EXERCISE
What lines in the records below contain the string "minus"? Copy every one.

[Excerpts from a dataset]
════════
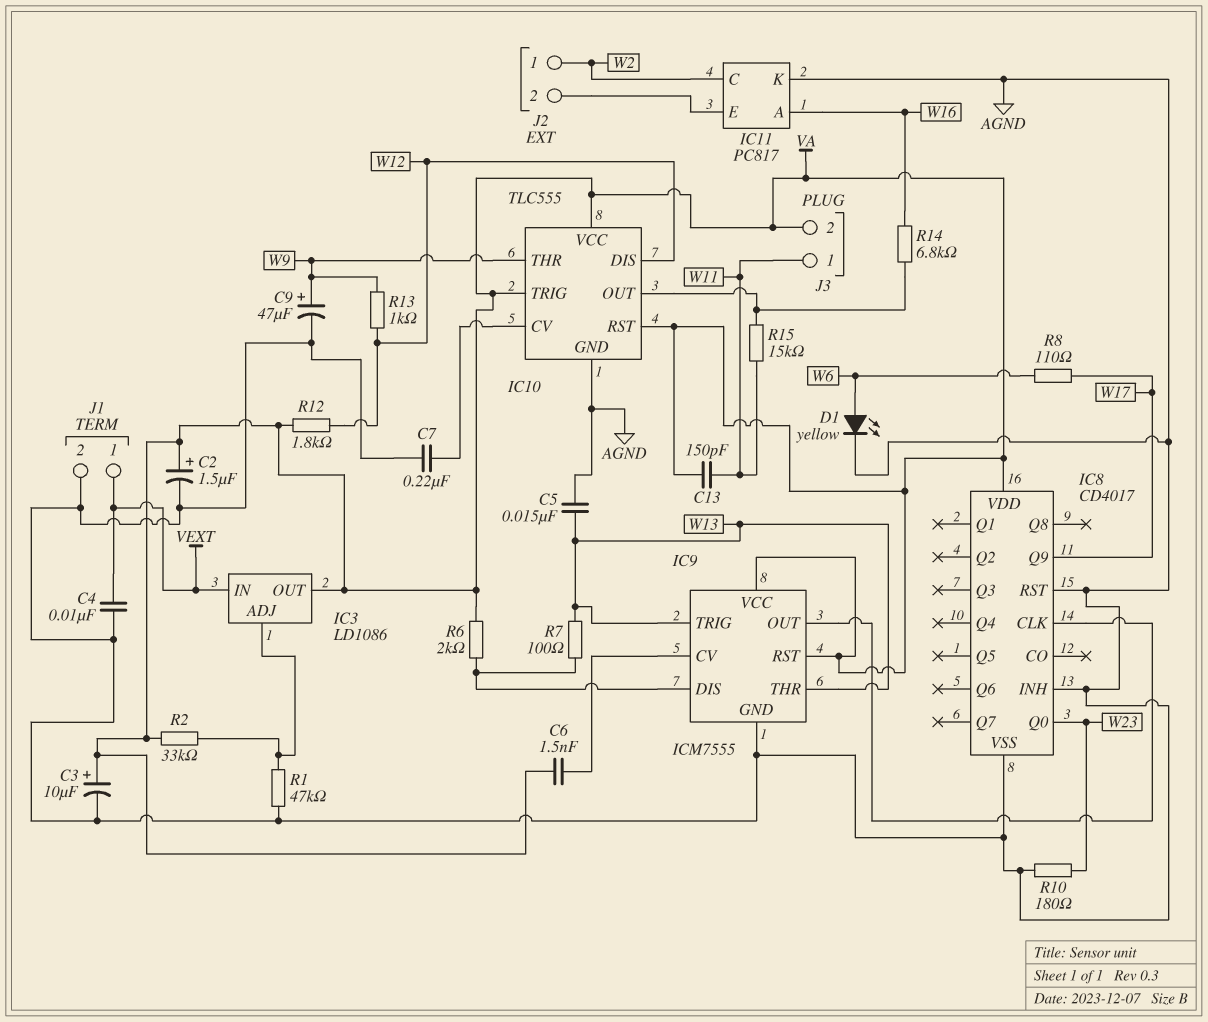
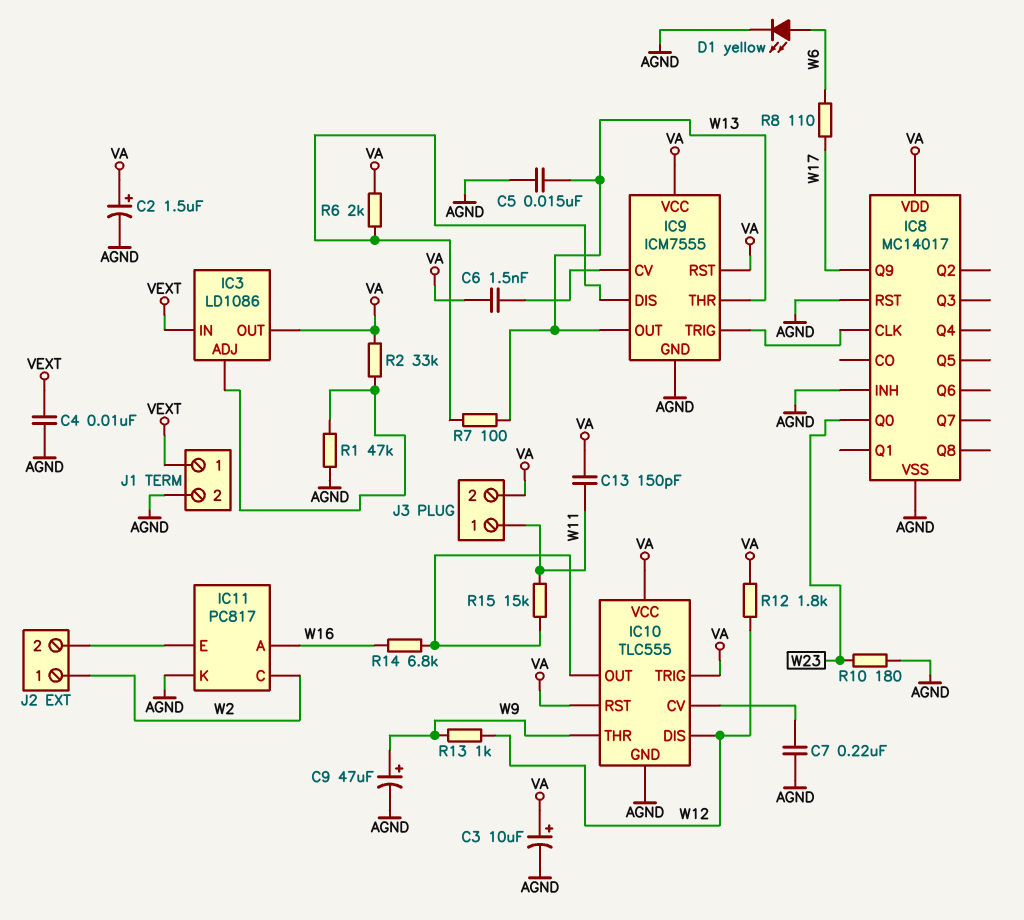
IC8: CD4017 -> MC14017
IC9 pin OUT: IC8/CLK -> W13
IC9 pin TRIG: W13 -> IC8/CLK

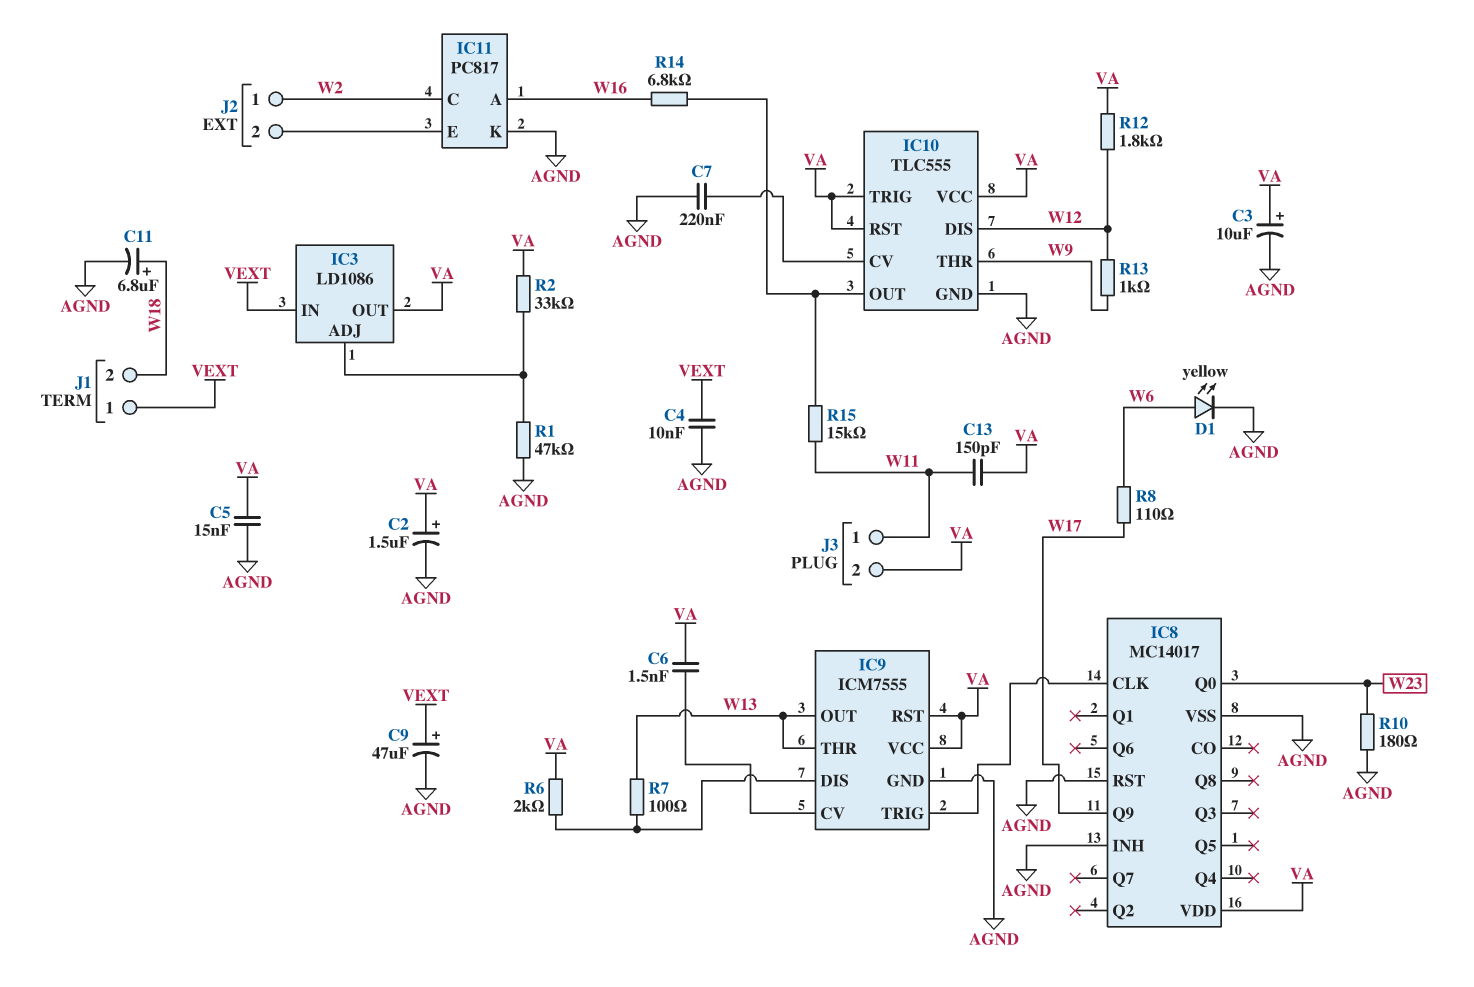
C5: 15nF (AGND, W13) -> 15nF (AGND, VA)
C9: 47uF (plus W9, minus AGND) -> 47uF (plus VEXT, minus AGND)
C11: none -> 6.8uF (plus W18, minus AGND)
J1 pin 2: AGND -> W18

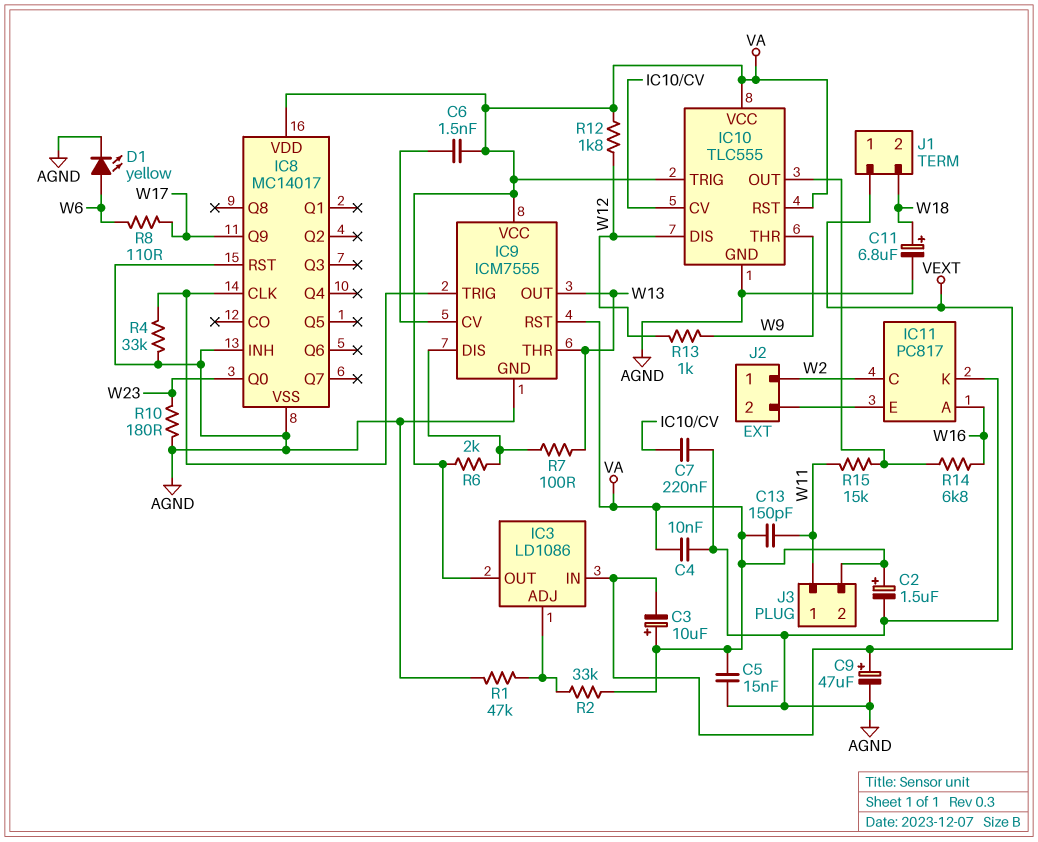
C3: 10uF (plus VA, minus AGND) -> 10uF (plus VA, minus VEXT)
C4: 10nF (AGND, VEXT) -> 10nF (AGND, VA)
R4: none -> 33k (AGND, IC8/CLK)

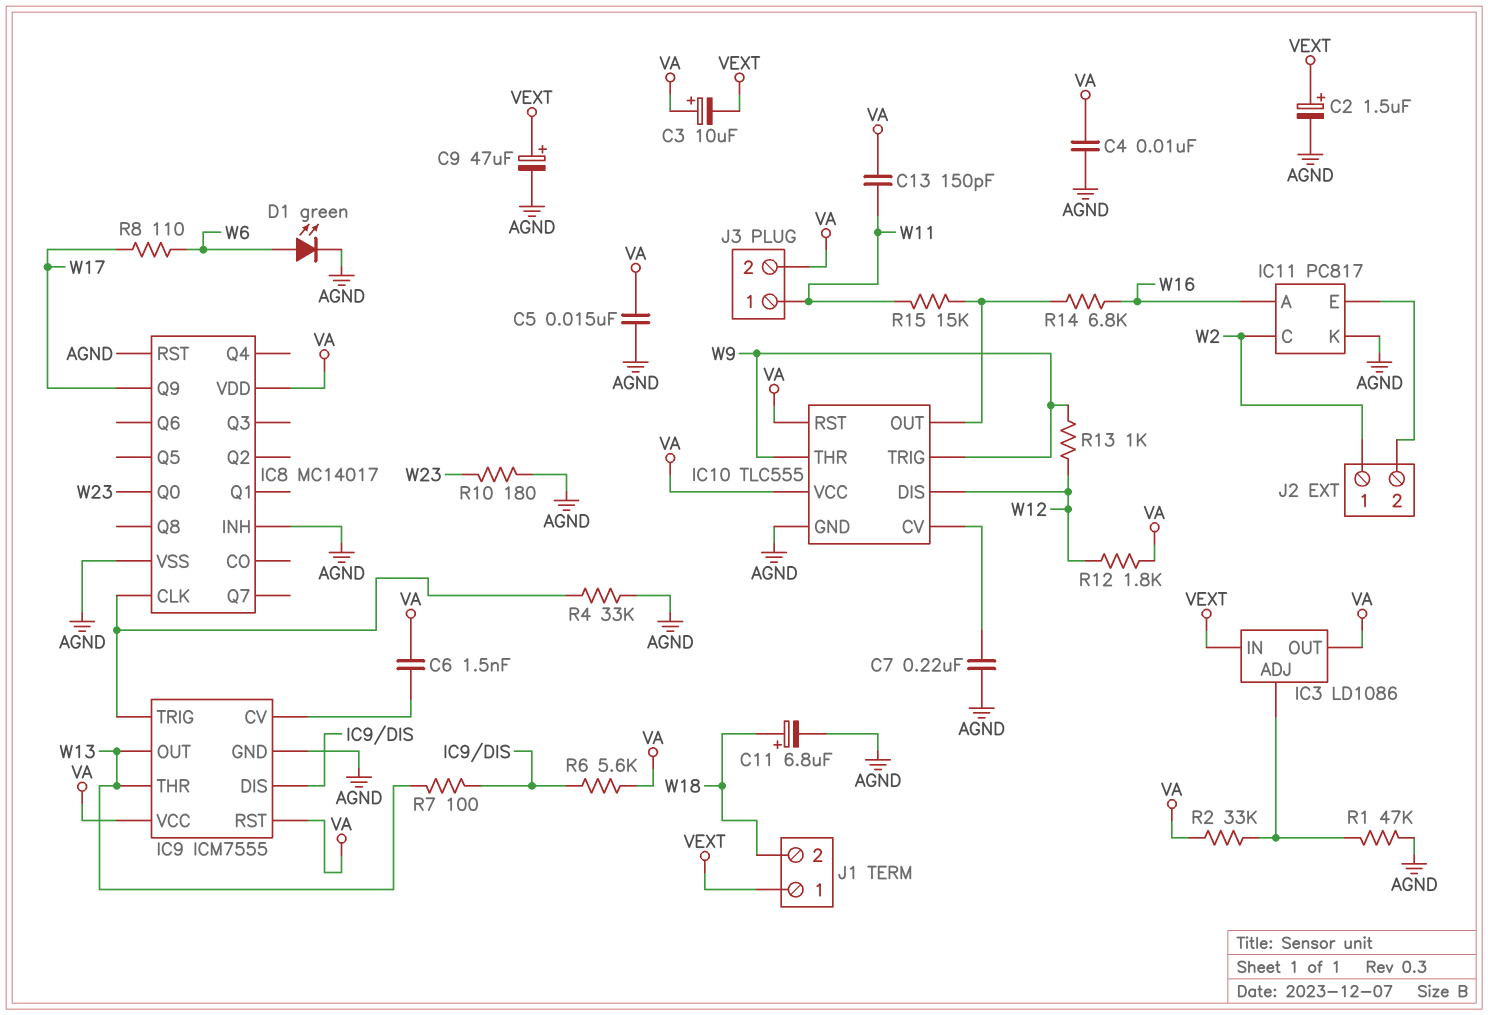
C2: 1.5uF (plus VA, minus AGND) -> 1.5uF (plus VEXT, minus AGND)
D1: LED yellow (A W6, K AGND) -> LED green (A W6, K AGND)
IC10 pin TRIG: VA -> W9
R6: 2k (IC9/DIS, VA) -> 5.6k (IC9/DIS, VA)

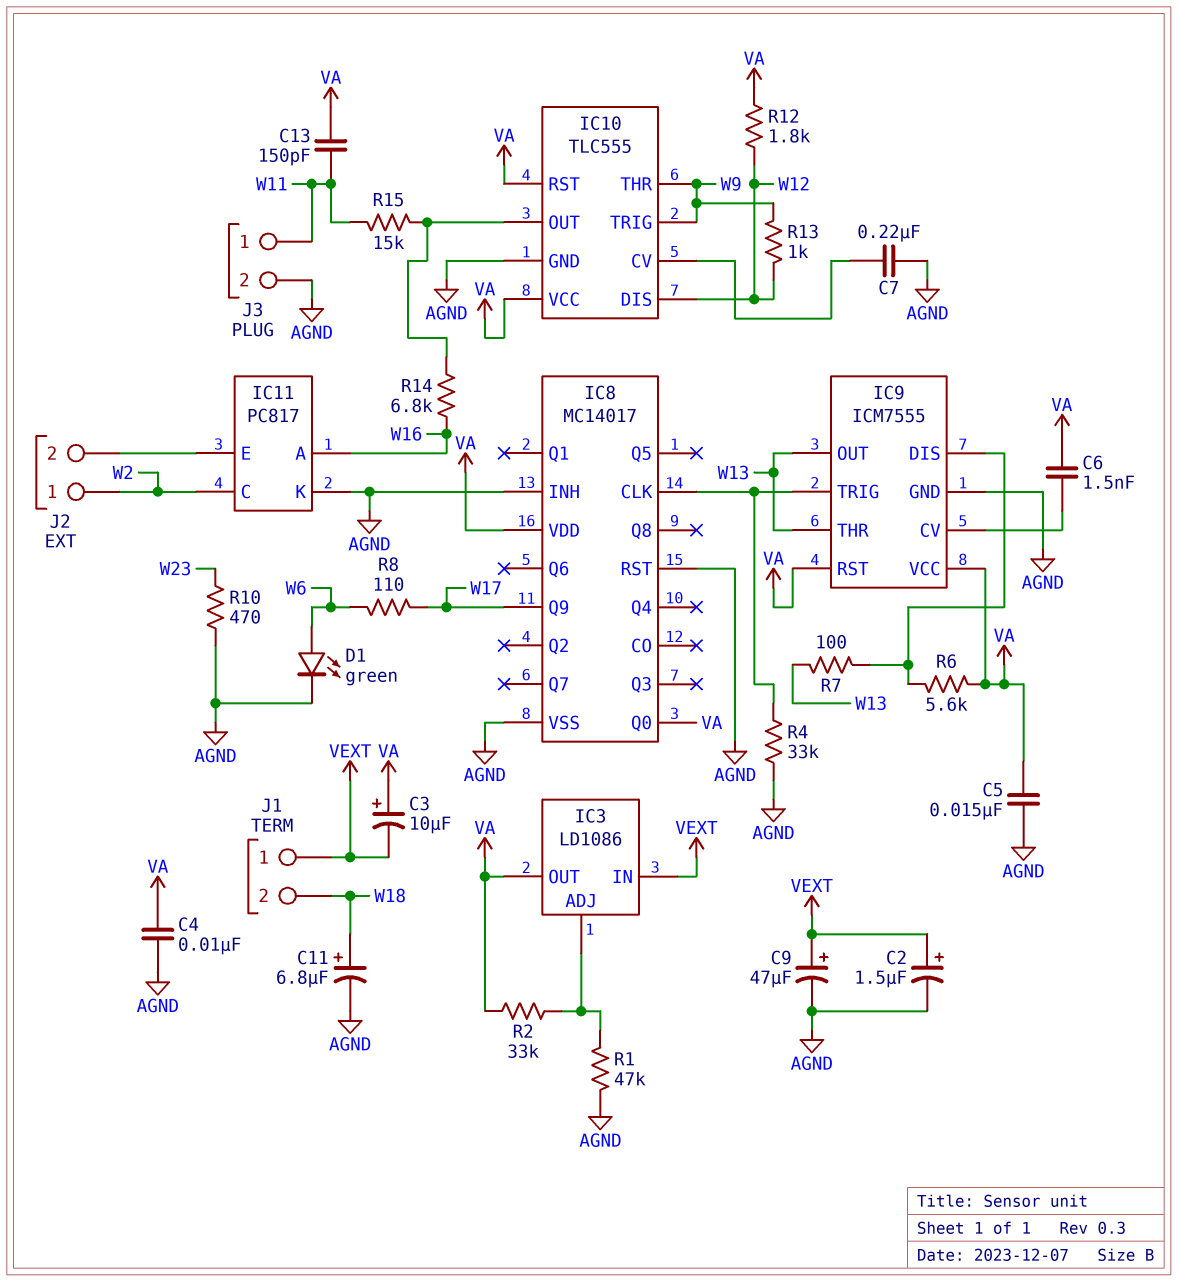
IC8 pin Q0: W23 -> VA
J3 pin 2: VA -> AGND
R10: 180 (AGND, W23) -> 470 (AGND, W23)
════════
EXERCISE RESPONSE
C9: 47uF (plus W9, minus AGND) -> 47uF (plus VEXT, minus AGND)
C11: none -> 6.8uF (plus W18, minus AGND)
C3: 10uF (plus VA, minus AGND) -> 10uF (plus VA, minus VEXT)
C2: 1.5uF (plus VA, minus AGND) -> 1.5uF (plus VEXT, minus AGND)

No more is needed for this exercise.